***** Material for this task

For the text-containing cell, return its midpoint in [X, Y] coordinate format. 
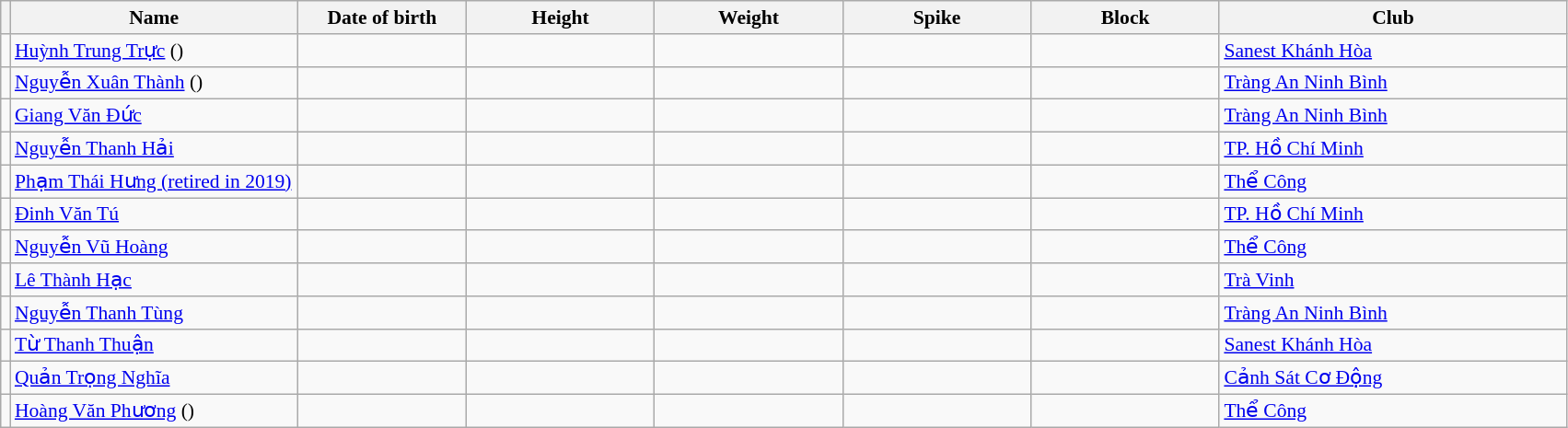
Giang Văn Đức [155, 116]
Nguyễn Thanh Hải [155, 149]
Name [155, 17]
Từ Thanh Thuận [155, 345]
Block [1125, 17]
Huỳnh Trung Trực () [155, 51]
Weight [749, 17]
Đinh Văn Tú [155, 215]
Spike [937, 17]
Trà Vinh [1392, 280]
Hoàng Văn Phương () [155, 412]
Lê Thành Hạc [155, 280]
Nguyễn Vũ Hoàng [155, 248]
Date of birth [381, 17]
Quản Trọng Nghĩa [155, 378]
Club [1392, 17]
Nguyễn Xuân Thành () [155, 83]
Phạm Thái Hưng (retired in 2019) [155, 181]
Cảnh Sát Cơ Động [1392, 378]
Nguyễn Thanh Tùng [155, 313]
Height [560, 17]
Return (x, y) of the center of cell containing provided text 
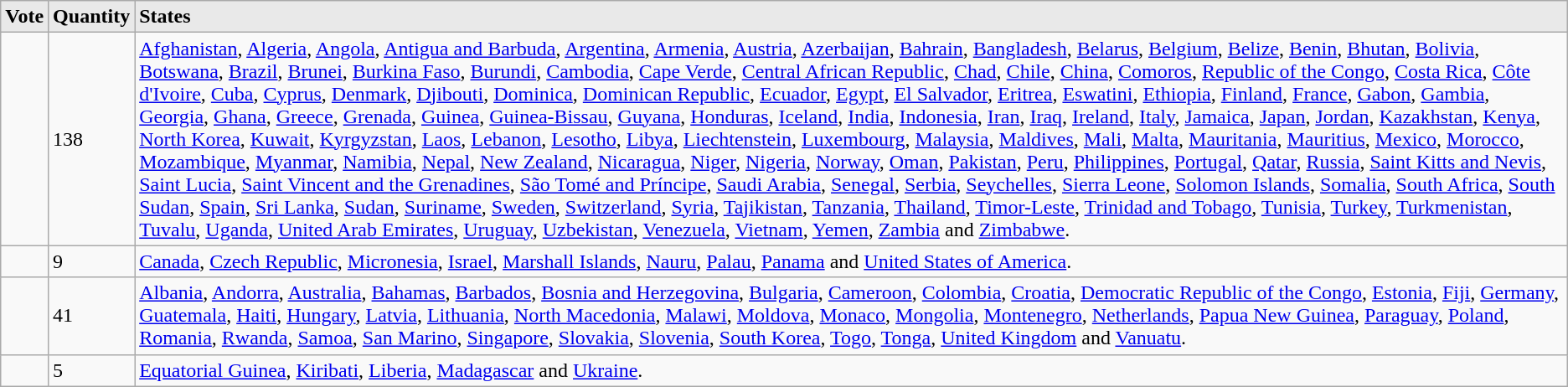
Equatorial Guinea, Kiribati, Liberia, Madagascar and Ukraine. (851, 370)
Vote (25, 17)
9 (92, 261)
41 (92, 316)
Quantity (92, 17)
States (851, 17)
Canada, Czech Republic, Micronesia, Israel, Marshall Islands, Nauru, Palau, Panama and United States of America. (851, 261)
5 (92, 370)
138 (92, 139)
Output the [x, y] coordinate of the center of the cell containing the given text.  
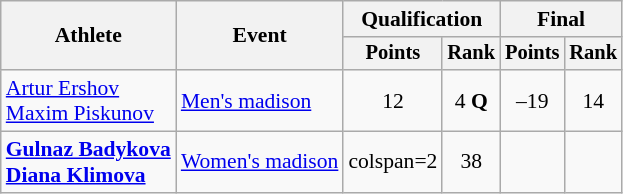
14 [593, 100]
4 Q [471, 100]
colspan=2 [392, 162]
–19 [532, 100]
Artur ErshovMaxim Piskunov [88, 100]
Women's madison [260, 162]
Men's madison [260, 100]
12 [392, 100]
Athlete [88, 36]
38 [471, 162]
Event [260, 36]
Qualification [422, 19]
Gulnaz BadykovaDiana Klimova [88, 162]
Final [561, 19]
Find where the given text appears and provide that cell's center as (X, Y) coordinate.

**********
***** Material for this task

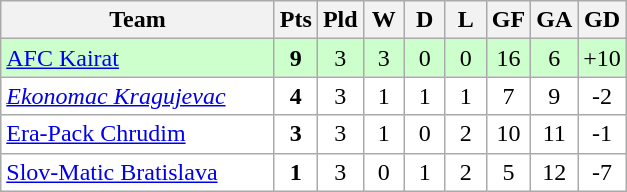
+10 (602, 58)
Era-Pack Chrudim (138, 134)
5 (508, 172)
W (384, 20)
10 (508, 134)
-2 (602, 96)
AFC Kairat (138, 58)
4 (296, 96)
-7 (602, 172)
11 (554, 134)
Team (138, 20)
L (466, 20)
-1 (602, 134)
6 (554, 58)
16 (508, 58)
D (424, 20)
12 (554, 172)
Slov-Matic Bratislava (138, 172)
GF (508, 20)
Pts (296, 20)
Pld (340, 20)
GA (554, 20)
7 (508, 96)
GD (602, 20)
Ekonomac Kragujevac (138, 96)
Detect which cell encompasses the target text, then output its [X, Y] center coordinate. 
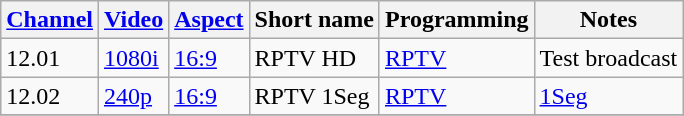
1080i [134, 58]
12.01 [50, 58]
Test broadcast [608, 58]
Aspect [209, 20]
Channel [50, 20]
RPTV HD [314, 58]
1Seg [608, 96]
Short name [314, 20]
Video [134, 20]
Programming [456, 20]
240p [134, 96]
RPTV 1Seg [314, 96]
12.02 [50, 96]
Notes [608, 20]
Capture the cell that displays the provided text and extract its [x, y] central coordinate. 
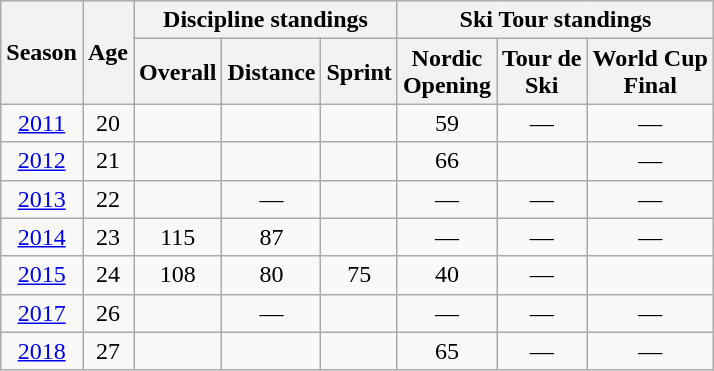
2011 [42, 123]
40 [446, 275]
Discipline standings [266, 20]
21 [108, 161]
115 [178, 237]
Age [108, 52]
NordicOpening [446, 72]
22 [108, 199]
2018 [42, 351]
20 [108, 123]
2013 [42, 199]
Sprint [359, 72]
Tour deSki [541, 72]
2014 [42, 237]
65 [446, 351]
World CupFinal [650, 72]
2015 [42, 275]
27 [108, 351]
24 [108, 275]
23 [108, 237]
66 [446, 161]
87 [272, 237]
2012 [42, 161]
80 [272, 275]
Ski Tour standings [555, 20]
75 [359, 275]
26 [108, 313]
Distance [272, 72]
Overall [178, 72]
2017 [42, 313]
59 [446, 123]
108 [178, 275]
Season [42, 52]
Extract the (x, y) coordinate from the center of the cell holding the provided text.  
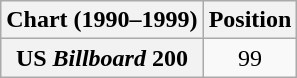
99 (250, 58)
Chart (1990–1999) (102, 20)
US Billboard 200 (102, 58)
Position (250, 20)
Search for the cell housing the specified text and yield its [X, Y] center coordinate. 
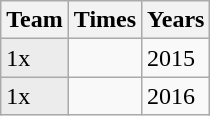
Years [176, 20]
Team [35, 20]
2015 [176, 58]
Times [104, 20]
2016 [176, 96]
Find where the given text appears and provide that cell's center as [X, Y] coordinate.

**********

§ **Aim**:
Count how many lines of the data above contain the word "appears", treating uppercase and lowercase as different. Give only the number.

§ **Task response**:
2